• [Modification records]:
=-=-=
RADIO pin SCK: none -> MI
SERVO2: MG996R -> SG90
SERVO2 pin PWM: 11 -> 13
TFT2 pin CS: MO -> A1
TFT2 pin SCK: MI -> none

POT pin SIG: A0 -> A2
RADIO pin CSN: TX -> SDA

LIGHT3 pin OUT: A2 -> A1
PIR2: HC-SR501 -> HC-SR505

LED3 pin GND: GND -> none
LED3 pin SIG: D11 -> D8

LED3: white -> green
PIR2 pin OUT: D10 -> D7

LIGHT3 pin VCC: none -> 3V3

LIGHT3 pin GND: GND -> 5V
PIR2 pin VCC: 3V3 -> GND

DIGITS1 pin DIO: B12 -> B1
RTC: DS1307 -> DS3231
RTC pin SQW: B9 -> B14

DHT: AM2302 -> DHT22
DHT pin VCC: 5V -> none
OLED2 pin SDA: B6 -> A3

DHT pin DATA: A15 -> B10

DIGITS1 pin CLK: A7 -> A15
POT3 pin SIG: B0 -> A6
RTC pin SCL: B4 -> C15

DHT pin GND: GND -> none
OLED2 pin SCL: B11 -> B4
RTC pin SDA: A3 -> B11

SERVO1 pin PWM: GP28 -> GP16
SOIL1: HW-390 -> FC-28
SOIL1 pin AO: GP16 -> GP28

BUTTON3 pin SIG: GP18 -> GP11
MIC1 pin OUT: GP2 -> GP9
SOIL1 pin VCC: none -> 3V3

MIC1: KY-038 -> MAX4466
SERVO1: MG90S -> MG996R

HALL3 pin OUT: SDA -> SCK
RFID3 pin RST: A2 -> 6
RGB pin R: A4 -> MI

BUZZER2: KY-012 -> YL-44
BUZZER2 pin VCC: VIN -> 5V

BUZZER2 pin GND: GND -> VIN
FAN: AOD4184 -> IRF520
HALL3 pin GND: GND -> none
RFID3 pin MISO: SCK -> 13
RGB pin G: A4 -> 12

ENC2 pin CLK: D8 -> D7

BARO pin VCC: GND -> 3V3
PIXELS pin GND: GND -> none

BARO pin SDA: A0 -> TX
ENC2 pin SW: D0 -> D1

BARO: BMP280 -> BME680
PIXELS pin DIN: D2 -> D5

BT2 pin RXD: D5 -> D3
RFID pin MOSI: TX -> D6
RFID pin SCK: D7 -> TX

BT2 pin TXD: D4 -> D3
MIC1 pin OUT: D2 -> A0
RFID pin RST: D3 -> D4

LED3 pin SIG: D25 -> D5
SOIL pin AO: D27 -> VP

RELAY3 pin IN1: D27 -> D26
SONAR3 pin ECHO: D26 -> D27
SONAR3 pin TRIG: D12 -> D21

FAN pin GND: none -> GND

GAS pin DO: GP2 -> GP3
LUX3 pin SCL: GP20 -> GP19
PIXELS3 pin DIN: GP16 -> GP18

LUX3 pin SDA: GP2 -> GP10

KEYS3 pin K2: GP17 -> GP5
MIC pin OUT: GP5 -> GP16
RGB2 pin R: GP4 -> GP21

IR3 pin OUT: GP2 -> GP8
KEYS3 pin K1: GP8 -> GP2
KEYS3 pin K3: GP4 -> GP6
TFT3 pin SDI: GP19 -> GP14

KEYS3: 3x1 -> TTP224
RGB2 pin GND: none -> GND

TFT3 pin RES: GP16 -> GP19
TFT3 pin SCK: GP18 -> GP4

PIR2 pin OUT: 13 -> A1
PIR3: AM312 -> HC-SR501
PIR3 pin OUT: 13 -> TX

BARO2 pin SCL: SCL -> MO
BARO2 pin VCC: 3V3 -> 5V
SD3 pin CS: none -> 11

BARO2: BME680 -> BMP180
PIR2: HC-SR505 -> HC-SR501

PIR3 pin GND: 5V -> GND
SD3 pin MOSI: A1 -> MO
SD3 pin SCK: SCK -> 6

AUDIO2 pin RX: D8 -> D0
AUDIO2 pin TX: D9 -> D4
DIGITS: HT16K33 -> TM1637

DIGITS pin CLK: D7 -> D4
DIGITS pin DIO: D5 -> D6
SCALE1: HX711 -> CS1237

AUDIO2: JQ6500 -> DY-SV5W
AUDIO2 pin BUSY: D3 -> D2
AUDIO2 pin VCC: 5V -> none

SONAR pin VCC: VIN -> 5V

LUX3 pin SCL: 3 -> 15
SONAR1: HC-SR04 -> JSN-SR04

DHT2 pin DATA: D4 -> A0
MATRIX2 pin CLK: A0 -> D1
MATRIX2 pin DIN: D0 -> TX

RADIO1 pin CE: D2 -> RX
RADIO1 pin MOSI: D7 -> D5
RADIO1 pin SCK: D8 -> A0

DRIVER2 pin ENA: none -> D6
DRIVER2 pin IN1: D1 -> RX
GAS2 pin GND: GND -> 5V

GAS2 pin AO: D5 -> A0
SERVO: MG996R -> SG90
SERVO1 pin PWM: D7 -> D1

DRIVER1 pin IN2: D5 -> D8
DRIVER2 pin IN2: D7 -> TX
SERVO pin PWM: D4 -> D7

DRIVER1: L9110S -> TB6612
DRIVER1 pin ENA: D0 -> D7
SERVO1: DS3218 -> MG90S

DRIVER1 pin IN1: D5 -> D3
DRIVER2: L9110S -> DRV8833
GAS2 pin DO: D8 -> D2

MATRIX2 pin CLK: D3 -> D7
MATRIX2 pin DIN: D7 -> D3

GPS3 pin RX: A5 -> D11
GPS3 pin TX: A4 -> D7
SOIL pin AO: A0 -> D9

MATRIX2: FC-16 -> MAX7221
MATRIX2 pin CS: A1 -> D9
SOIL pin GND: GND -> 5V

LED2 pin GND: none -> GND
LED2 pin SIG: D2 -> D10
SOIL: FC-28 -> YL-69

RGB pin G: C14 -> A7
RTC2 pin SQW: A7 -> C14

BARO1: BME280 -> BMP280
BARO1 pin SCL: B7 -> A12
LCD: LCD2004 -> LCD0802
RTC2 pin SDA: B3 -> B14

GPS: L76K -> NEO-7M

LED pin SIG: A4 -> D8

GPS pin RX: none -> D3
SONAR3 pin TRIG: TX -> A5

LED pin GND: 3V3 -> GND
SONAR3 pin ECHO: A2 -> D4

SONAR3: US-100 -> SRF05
=-=-=
• [Your goal]: Could you restate, word for word, every line from the one containing "MATRIX2 pin CLK: A0 -> D1" through the last line of the records above, and nothing more?

• [Answer area]:
MATRIX2 pin CLK: A0 -> D1
MATRIX2 pin DIN: D0 -> TX

RADIO1 pin CE: D2 -> RX
RADIO1 pin MOSI: D7 -> D5
RADIO1 pin SCK: D8 -> A0

DRIVER2 pin ENA: none -> D6
DRIVER2 pin IN1: D1 -> RX
GAS2 pin GND: GND -> 5V

GAS2 pin AO: D5 -> A0
SERVO: MG996R -> SG90
SERVO1 pin PWM: D7 -> D1

DRIVER1 pin IN2: D5 -> D8
DRIVER2 pin IN2: D7 -> TX
SERVO pin PWM: D4 -> D7

DRIVER1: L9110S -> TB6612
DRIVER1 pin ENA: D0 -> D7
SERVO1: DS3218 -> MG90S

DRIVER1 pin IN1: D5 -> D3
DRIVER2: L9110S -> DRV8833
GAS2 pin DO: D8 -> D2

MATRIX2 pin CLK: D3 -> D7
MATRIX2 pin DIN: D7 -> D3

GPS3 pin RX: A5 -> D11
GPS3 pin TX: A4 -> D7
SOIL pin AO: A0 -> D9

MATRIX2: FC-16 -> MAX7221
MATRIX2 pin CS: A1 -> D9
SOIL pin GND: GND -> 5V

LED2 pin GND: none -> GND
LED2 pin SIG: D2 -> D10
SOIL: FC-28 -> YL-69

RGB pin G: C14 -> A7
RTC2 pin SQW: A7 -> C14

BARO1: BME280 -> BMP280
BARO1 pin SCL: B7 -> A12
LCD: LCD2004 -> LCD0802
RTC2 pin SDA: B3 -> B14

GPS: L76K -> NEO-7M

LED pin SIG: A4 -> D8

GPS pin RX: none -> D3
SONAR3 pin TRIG: TX -> A5

LED pin GND: 3V3 -> GND
SONAR3 pin ECHO: A2 -> D4

SONAR3: US-100 -> SRF05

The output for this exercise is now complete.